======== MATERIAL SUPPLIED ========

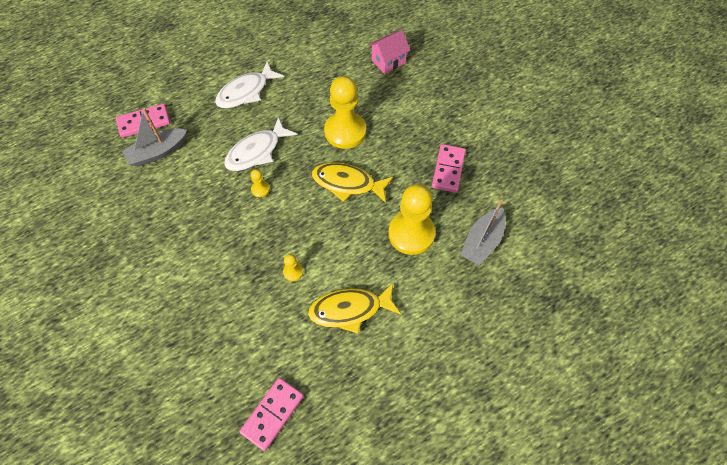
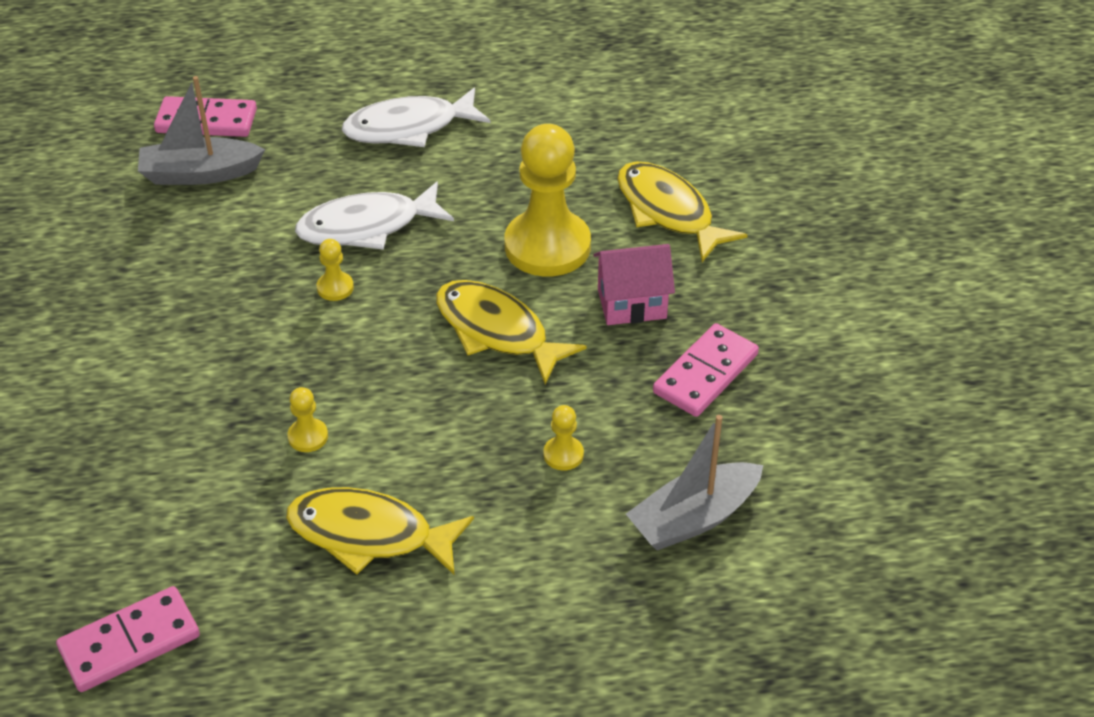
camera: 25 degrees right, 15 degrees down
pink house [369,30,410,74] -> pink house moved to [593,244,675,325]
yellow pawn [388,184,436,255] -> yellow pawn [543,405,584,471], size x0.41
none -> yellow fish [617,161,747,262]

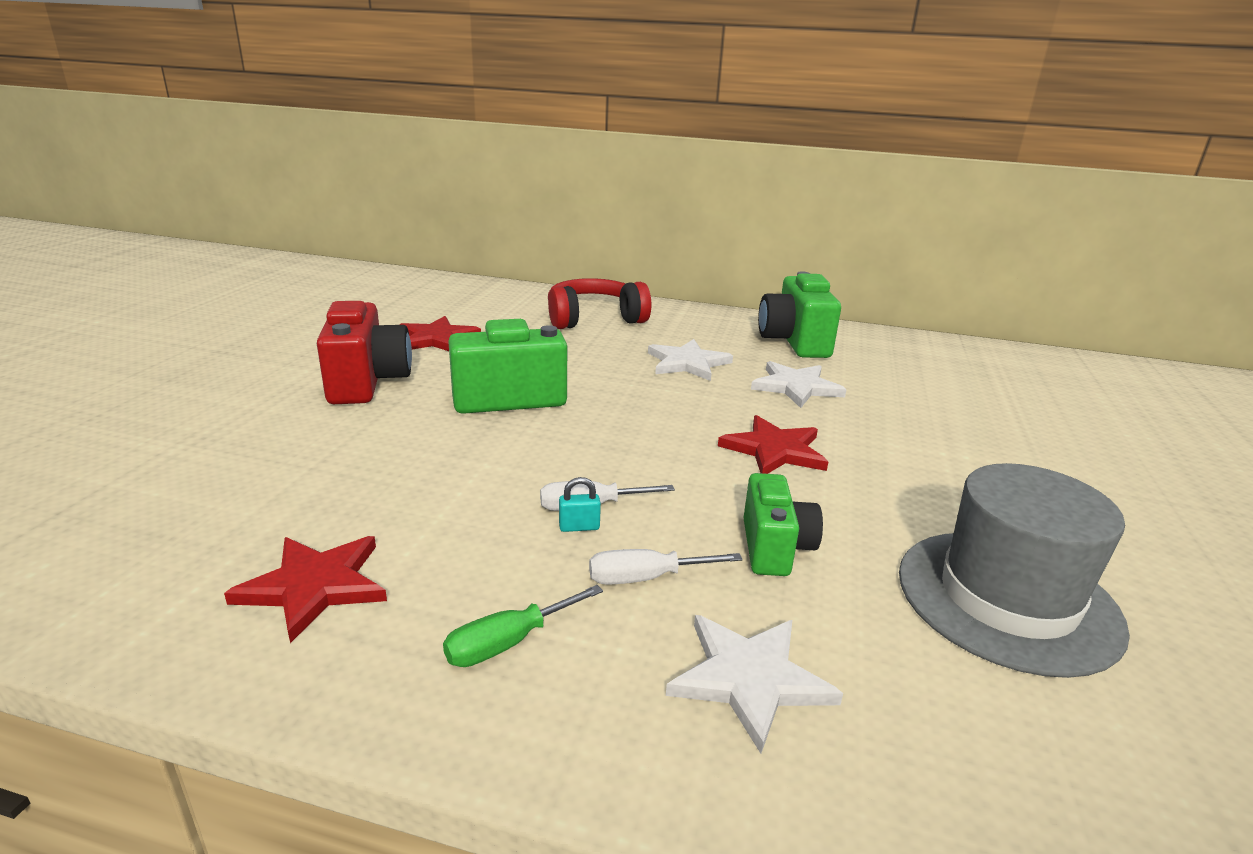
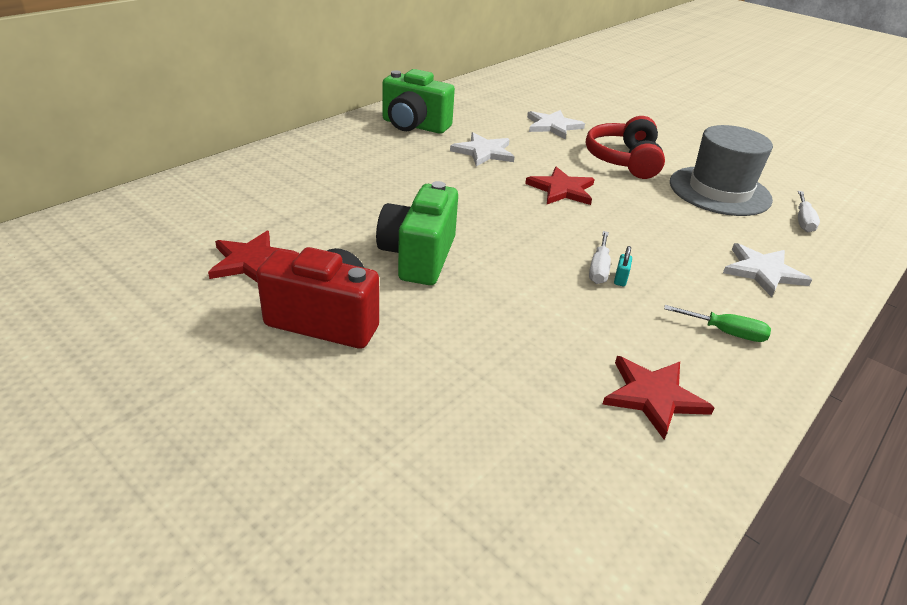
camera: 65 degrees left, 10 degrees up
green screwdriver [443,585,603,667] -> green screwdriver turned 60 degrees counterclockwise [664,305,771,342]
red headphones [548,278,651,329] -> red headphones moved to [586,116,665,179]
white screwdriver [589,549,743,585] -> white screwdriver moved to [798,191,820,232]
white star [648,339,733,381] -> white star moved to [527,110,585,139]
green camera [744,473,823,576] -> none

========

### EXERCISE DESCRIPTION:
The data shown above must be printed again exactly, with no images included.

### EXERCISE RESPONSE:
camera: 25 degrees right, 15 degrees down
pink house [369,30,410,74] -> pink house moved to [593,244,675,325]
yellow pawn [388,184,436,255] -> yellow pawn [543,405,584,471], size x0.41
none -> yellow fish [617,161,747,262]

camera: 65 degrees left, 10 degrees up
green screwdriver [443,585,603,667] -> green screwdriver turned 60 degrees counterclockwise [664,305,771,342]
red headphones [548,278,651,329] -> red headphones moved to [586,116,665,179]
white screwdriver [589,549,743,585] -> white screwdriver moved to [798,191,820,232]
white star [648,339,733,381] -> white star moved to [527,110,585,139]
green camera [744,473,823,576] -> none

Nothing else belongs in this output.